** Opening INFORMATION SHOWN block **
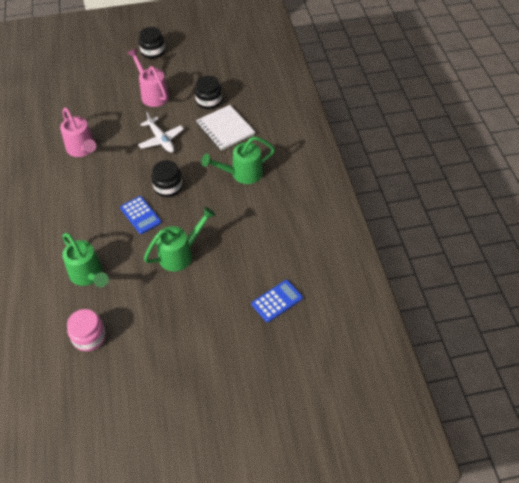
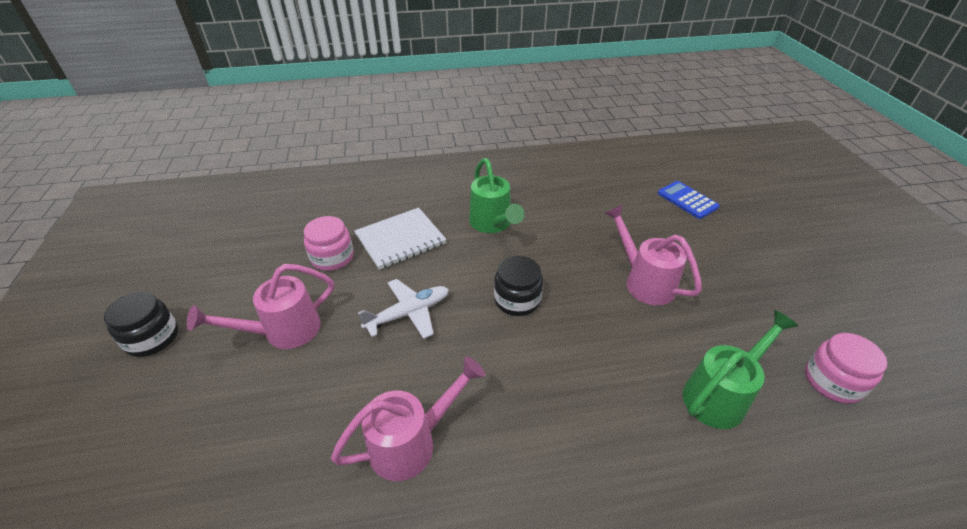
camera: 90 degrees left, 10 degrees down
(140, 215) = (579, 331): blue calculator -> none
(180, 254) = (644, 281): green watering can -> pink watering can
(209, 101) = (332, 257): black jar -> pink jar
** Closing INFORMATION SHOWN block **
EXERCISE PROMPT:
What lines in the data include the string "pink"? Copy each one.

SOLUTION:
(180, 254) = (644, 281): green watering can -> pink watering can
(209, 101) = (332, 257): black jar -> pink jar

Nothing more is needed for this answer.